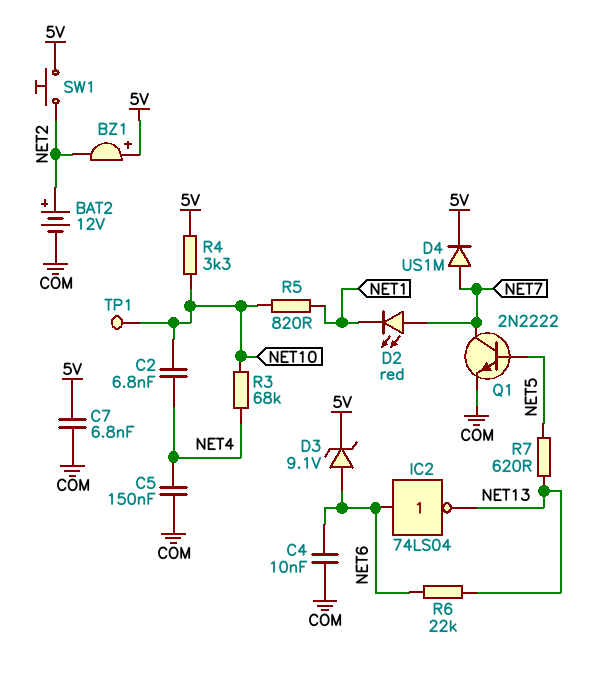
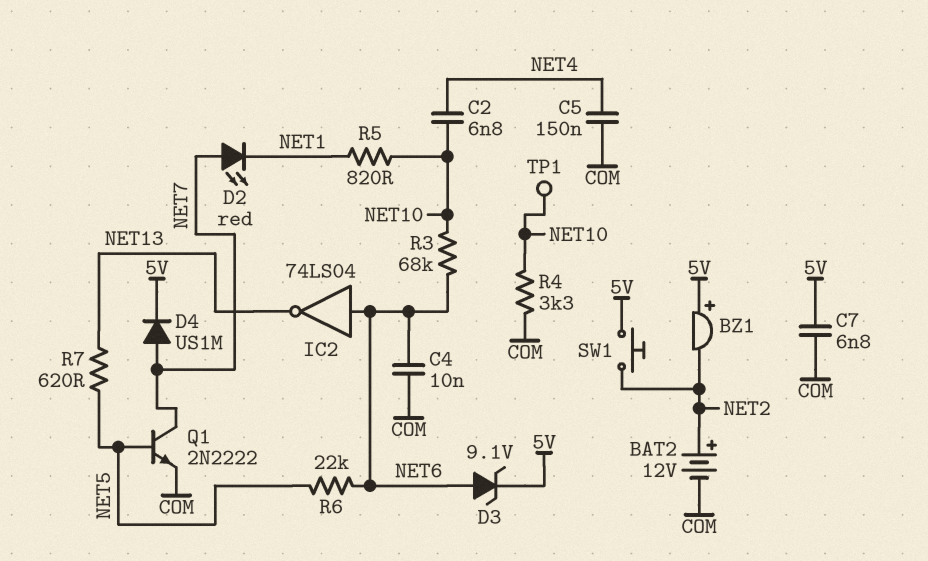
R3: 68k (NET4, NET10) -> 68k (NET6, NET10)
R4: 3.3k (5V, NET10) -> 3.3k (COM, NET10)
R6: 22k (NET6, NET13) -> 22k (NET5, NET6)

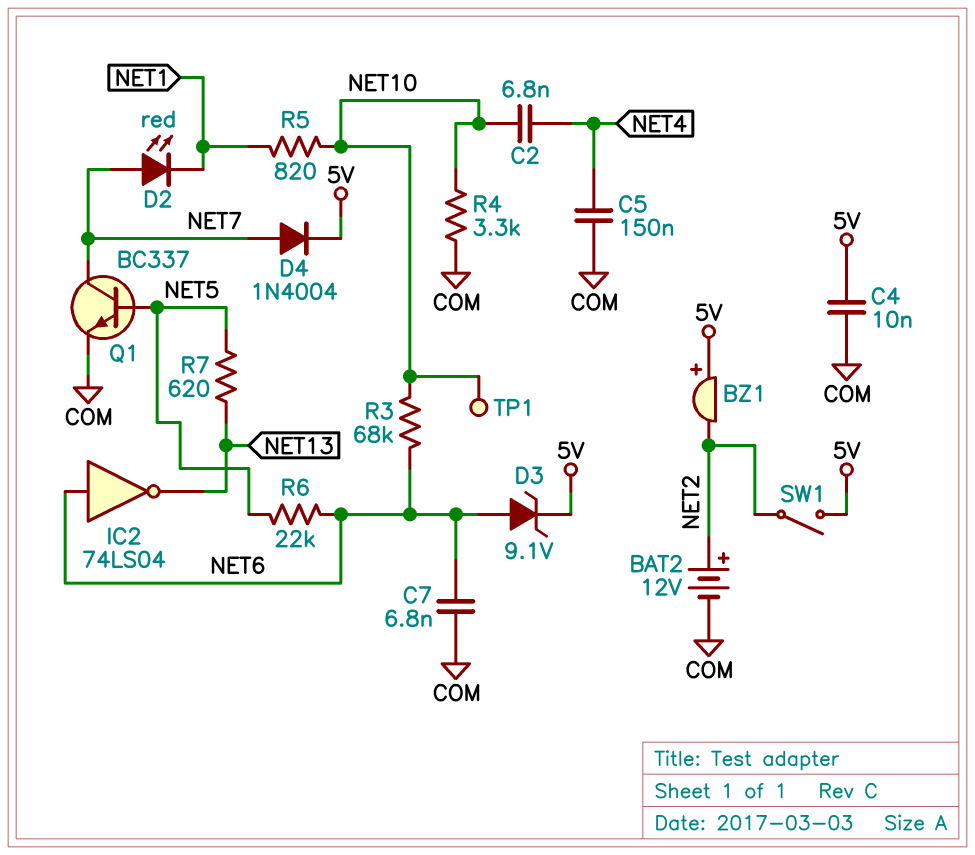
C4: 10nF (COM, NET6) -> 10nF (5V, COM)
C7: 6.8nF (5V, COM) -> 6.8nF (COM, NET6)
D4: diode US1M (A NET7, K 5V) -> diode 1N4004 (A NET7, K 5V)
Q1: NPN 2N2222 (B NET5, C NET7, E COM) -> NPN BC337 (B NET5, C NET7, E COM)
SW1: button (5V, NET2) -> switch (5V, NET2)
________________________________________
▶ WORK ITEM: What you return must match the records line for line, with the pictures left out.

▶ SOLUTION FOR THIS PROBLEM:
R3: 68k (NET4, NET10) -> 68k (NET6, NET10)
R4: 3.3k (5V, NET10) -> 3.3k (COM, NET10)
R6: 22k (NET6, NET13) -> 22k (NET5, NET6)

C4: 10nF (COM, NET6) -> 10nF (5V, COM)
C7: 6.8nF (5V, COM) -> 6.8nF (COM, NET6)
D4: diode US1M (A NET7, K 5V) -> diode 1N4004 (A NET7, K 5V)
Q1: NPN 2N2222 (B NET5, C NET7, E COM) -> NPN BC337 (B NET5, C NET7, E COM)
SW1: button (5V, NET2) -> switch (5V, NET2)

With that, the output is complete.